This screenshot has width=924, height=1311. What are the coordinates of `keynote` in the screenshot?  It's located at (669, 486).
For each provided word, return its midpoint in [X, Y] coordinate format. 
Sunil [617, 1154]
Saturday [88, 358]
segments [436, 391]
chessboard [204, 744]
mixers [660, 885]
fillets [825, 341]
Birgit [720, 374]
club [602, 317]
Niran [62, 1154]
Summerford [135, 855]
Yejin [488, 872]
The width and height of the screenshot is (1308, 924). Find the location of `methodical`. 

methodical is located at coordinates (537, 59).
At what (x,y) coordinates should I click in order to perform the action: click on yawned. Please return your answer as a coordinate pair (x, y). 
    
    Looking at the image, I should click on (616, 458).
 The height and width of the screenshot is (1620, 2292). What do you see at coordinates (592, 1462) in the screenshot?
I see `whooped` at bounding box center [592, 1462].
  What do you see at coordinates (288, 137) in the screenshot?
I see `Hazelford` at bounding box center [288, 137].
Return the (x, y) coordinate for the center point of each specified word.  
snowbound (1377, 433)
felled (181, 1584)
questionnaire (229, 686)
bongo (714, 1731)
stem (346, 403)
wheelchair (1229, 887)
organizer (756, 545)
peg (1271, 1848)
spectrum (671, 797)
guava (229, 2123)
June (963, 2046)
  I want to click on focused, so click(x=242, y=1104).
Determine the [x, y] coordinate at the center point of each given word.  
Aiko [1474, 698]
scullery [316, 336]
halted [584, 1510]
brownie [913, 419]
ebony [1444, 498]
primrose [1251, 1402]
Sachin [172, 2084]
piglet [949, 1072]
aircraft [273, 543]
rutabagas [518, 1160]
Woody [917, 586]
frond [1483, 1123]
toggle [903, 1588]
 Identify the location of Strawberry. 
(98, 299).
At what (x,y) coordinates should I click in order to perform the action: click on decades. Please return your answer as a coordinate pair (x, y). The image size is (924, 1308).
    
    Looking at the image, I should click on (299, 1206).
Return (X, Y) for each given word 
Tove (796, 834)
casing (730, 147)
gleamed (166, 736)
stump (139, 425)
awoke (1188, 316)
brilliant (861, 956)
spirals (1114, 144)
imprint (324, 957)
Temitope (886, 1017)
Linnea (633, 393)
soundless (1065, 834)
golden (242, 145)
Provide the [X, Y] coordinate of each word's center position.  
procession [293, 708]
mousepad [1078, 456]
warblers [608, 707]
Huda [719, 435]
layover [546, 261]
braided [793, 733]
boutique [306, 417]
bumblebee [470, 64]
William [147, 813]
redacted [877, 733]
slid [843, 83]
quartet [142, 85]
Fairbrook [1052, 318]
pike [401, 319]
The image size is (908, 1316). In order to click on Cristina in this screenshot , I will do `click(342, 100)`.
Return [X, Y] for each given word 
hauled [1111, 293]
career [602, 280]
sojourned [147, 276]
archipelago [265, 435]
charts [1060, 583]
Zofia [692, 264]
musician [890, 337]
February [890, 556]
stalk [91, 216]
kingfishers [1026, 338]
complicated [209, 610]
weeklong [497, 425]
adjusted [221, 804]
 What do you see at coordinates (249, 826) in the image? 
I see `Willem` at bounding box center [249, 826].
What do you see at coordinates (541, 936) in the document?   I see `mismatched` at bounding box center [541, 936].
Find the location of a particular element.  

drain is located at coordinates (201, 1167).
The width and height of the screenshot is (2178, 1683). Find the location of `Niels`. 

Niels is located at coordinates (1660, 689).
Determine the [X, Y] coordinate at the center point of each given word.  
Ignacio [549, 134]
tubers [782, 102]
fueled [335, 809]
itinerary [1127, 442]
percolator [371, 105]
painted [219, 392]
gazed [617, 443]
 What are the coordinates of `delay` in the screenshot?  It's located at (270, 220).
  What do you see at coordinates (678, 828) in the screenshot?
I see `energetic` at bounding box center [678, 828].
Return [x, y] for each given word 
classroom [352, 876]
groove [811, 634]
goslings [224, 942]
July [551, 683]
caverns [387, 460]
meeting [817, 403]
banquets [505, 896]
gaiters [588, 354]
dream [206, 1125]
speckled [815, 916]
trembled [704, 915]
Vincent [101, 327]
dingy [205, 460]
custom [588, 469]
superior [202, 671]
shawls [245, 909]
════════
Rewrite the whole listing, replacing every occurrence of "center point" with "central point" and leaving all other text unchanged.

This screenshot has width=924, height=1311. What are the coordinates of `keynote` in the screenshot?  It's located at (669, 486).
For each provided word, return its midpoint in [X, Y] coordinate format. 
Sunil [617, 1154]
Saturday [88, 358]
segments [436, 391]
chessboard [204, 744]
mixers [660, 885]
fillets [825, 341]
Birgit [720, 374]
club [602, 317]
Niran [62, 1154]
Summerford [135, 855]
Yejin [488, 872]
The width and height of the screenshot is (1308, 924). Find the location of `methodical`. 

methodical is located at coordinates (537, 59).
At what (x,y) coordinates should I click in order to perform the action: click on yawned. Please return your answer as a coordinate pair (x, y). 
    
    Looking at the image, I should click on (616, 458).
 The height and width of the screenshot is (1620, 2292). What do you see at coordinates (592, 1462) in the screenshot?
I see `whooped` at bounding box center [592, 1462].
  What do you see at coordinates (288, 137) in the screenshot?
I see `Hazelford` at bounding box center [288, 137].
Return the (x, y) coordinate for the central point of each specified word.  
snowbound (1377, 433)
felled (181, 1584)
questionnaire (229, 686)
bongo (714, 1731)
stem (346, 403)
wheelchair (1229, 887)
organizer (756, 545)
peg (1271, 1848)
spectrum (671, 797)
guava (229, 2123)
June (963, 2046)
  I want to click on focused, so click(x=242, y=1104).
Determine the [x, y] coordinate at the central point of each given word.  
Aiko [1474, 698]
scullery [316, 336]
halted [584, 1510]
brownie [913, 419]
ebony [1444, 498]
primrose [1251, 1402]
Sachin [172, 2084]
piglet [949, 1072]
aircraft [273, 543]
rutabagas [518, 1160]
Woody [917, 586]
frond [1483, 1123]
toggle [903, 1588]
 Identify the location of Strawberry. 
(98, 299).
At what (x,y) coordinates should I click in order to perform the action: click on decades. Please return your answer as a coordinate pair (x, y). The image size is (924, 1308).
    
    Looking at the image, I should click on (299, 1206).
Return (X, Y) for each given word 
Tove (796, 834)
casing (730, 147)
gleamed (166, 736)
stump (139, 425)
awoke (1188, 316)
brilliant (861, 956)
spirals (1114, 144)
imprint (324, 957)
Temitope (886, 1017)
Linnea (633, 393)
soundless (1065, 834)
golden (242, 145)
Provide the [X, Y] coordinate of each word's center position.  
procession [293, 708]
mousepad [1078, 456]
warblers [608, 707]
Huda [719, 435]
layover [546, 261]
braided [793, 733]
boutique [306, 417]
bumblebee [470, 64]
William [147, 813]
redacted [877, 733]
slid [843, 83]
quartet [142, 85]
Fairbrook [1052, 318]
pike [401, 319]
The image size is (908, 1316). In order to click on Cristina in this screenshot , I will do `click(342, 100)`.
Return [X, Y] for each given word 
hauled [1111, 293]
career [602, 280]
sojourned [147, 276]
archipelago [265, 435]
charts [1060, 583]
Zofia [692, 264]
musician [890, 337]
February [890, 556]
stalk [91, 216]
kingfishers [1026, 338]
complicated [209, 610]
weeklong [497, 425]
adjusted [221, 804]
 What do you see at coordinates (249, 826) in the image? 
I see `Willem` at bounding box center [249, 826].
What do you see at coordinates (541, 936) in the document?   I see `mismatched` at bounding box center [541, 936].
Find the location of a particular element.  

drain is located at coordinates (201, 1167).
The width and height of the screenshot is (2178, 1683). Find the location of `Niels`. 

Niels is located at coordinates (1660, 689).
Determine the [X, Y] coordinate at the central point of each given word.  
Ignacio [549, 134]
tubers [782, 102]
fueled [335, 809]
itinerary [1127, 442]
percolator [371, 105]
painted [219, 392]
gazed [617, 443]
 What are the coordinates of `delay` in the screenshot?  It's located at (270, 220).
  What do you see at coordinates (678, 828) in the screenshot?
I see `energetic` at bounding box center [678, 828].
Return [x, y] for each given word 
classroom [352, 876]
groove [811, 634]
goslings [224, 942]
July [551, 683]
caverns [387, 460]
meeting [817, 403]
banquets [505, 896]
gaiters [588, 354]
dream [206, 1125]
speckled [815, 916]
trembled [704, 915]
Vincent [101, 327]
dingy [205, 460]
custom [588, 469]
superior [202, 671]
shawls [245, 909]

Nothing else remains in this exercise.